WORK REQUIRED =
Line by line, please look for the word "none" in the following records, then copy each line you find it in.

(Beginning of INFORMATION GIVEN)

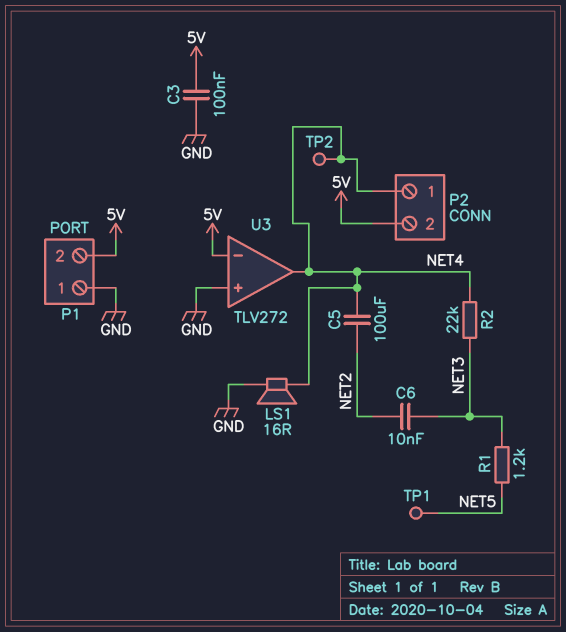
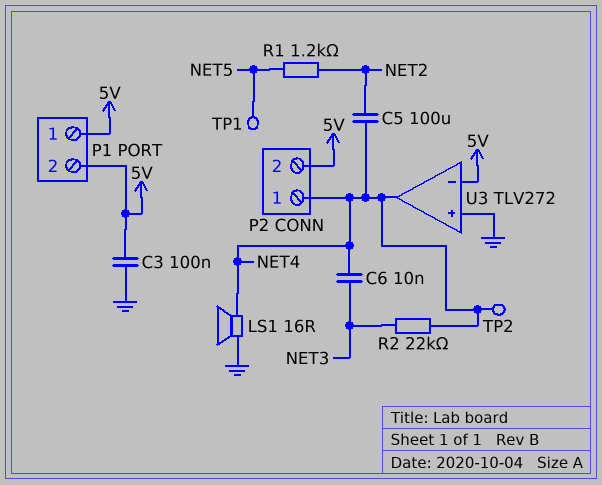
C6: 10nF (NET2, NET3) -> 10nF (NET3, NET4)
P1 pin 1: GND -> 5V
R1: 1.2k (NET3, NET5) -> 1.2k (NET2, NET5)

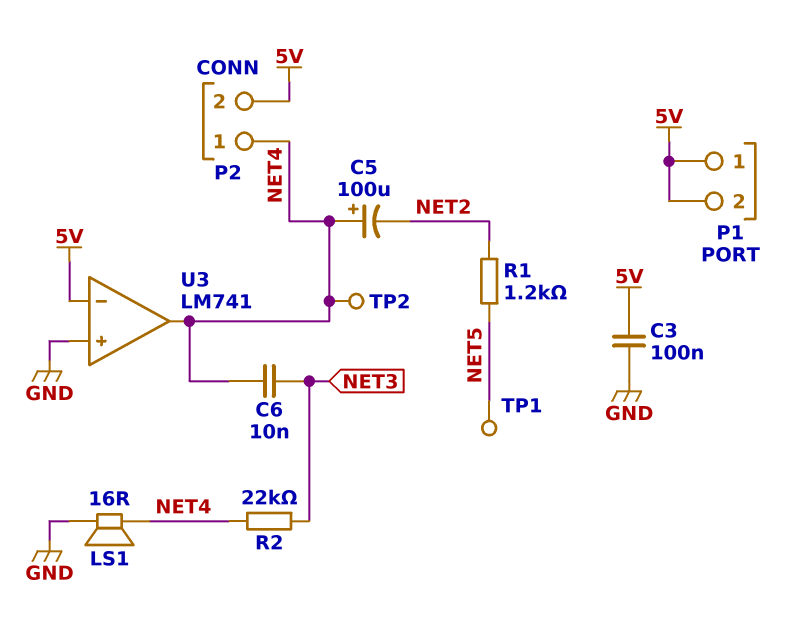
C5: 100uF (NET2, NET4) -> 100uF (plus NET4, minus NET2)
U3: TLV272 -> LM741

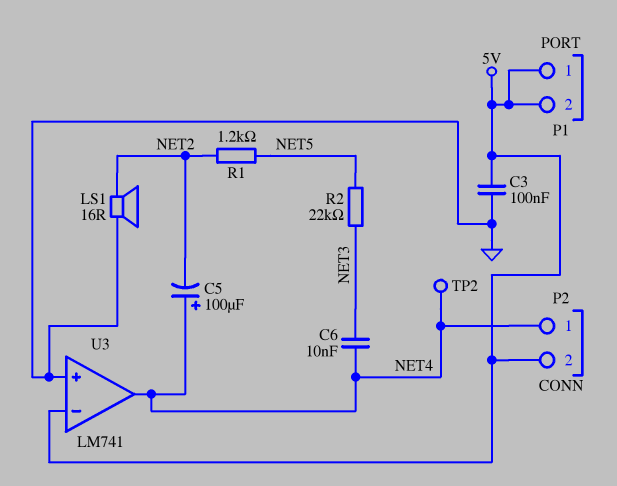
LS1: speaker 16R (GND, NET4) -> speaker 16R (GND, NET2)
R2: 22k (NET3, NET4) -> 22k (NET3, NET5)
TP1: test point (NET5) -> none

(End of INFORMATION GIVEN)
(Beginning of INFORMATION GIVEN)

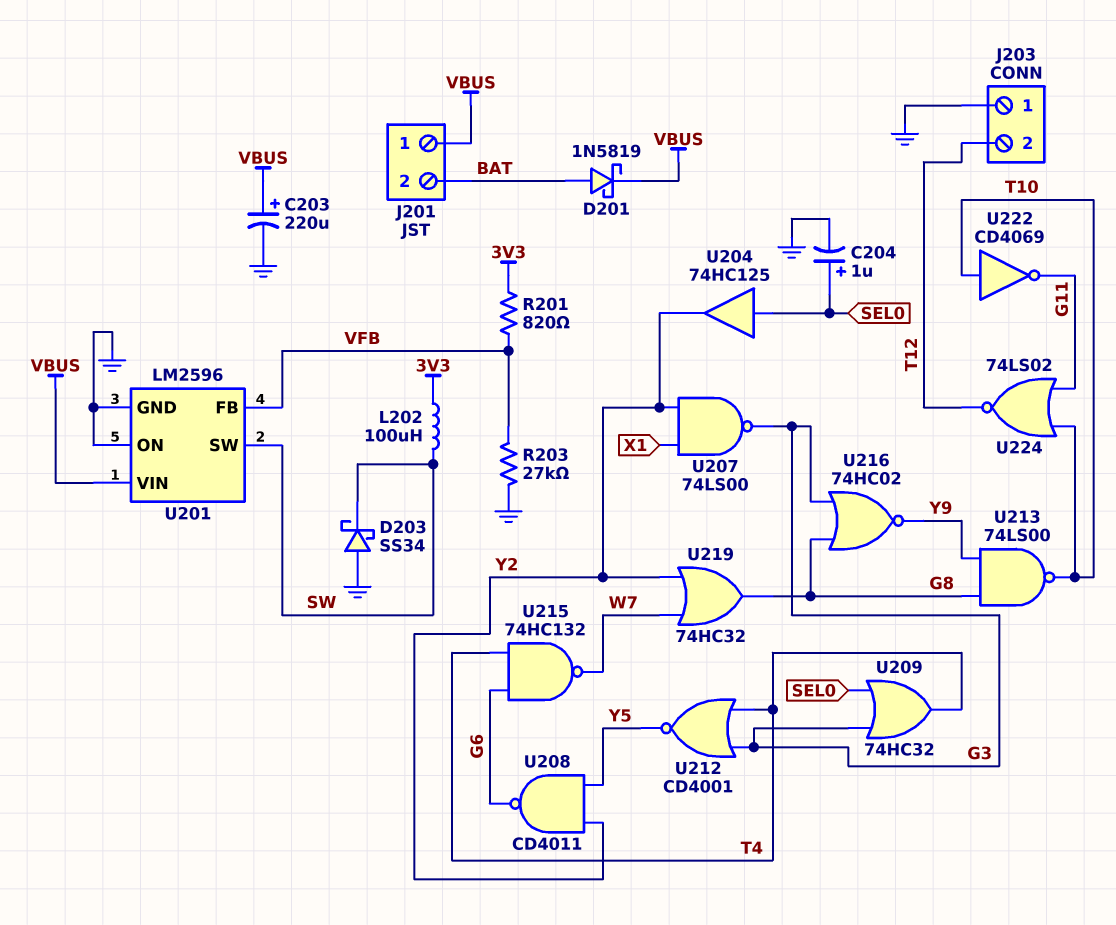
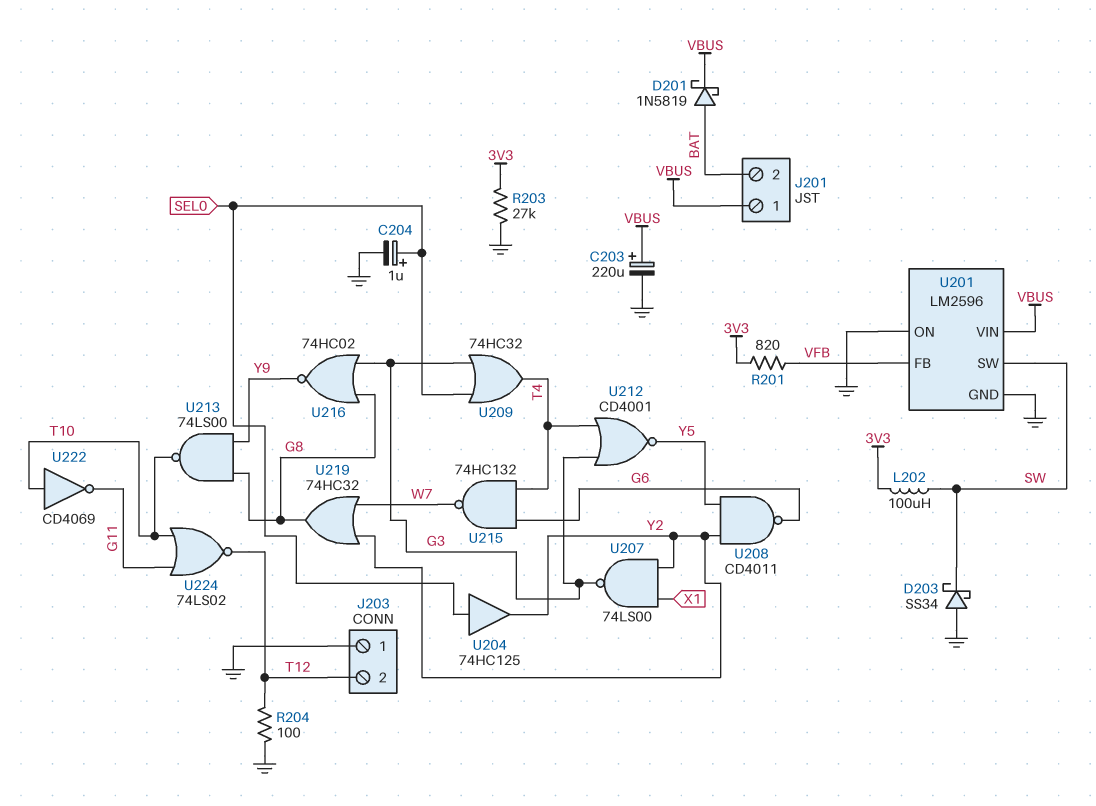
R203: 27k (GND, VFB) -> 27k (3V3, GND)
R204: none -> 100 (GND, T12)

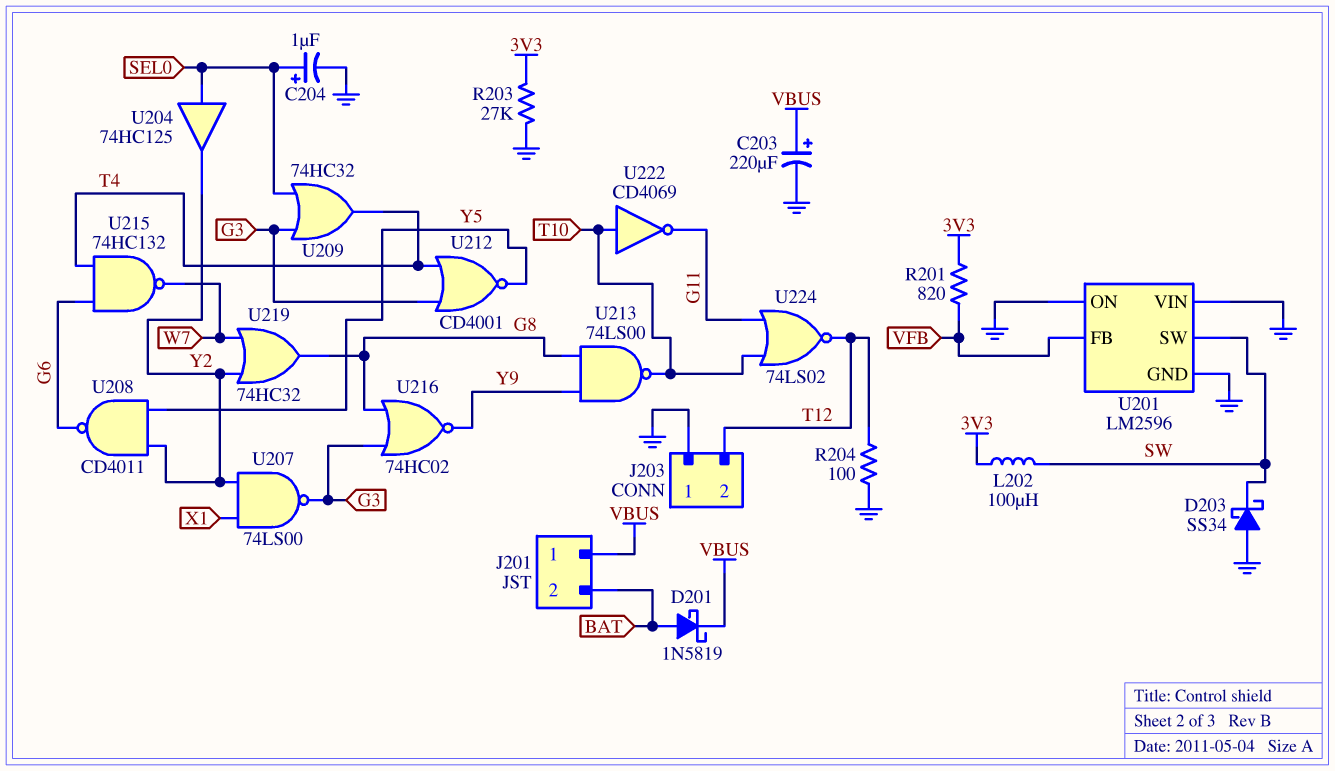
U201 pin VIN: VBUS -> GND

(End of INFORMATION GIVEN)

TASK ANSWER =
TP1: test point (NET5) -> none
R204: none -> 100 (GND, T12)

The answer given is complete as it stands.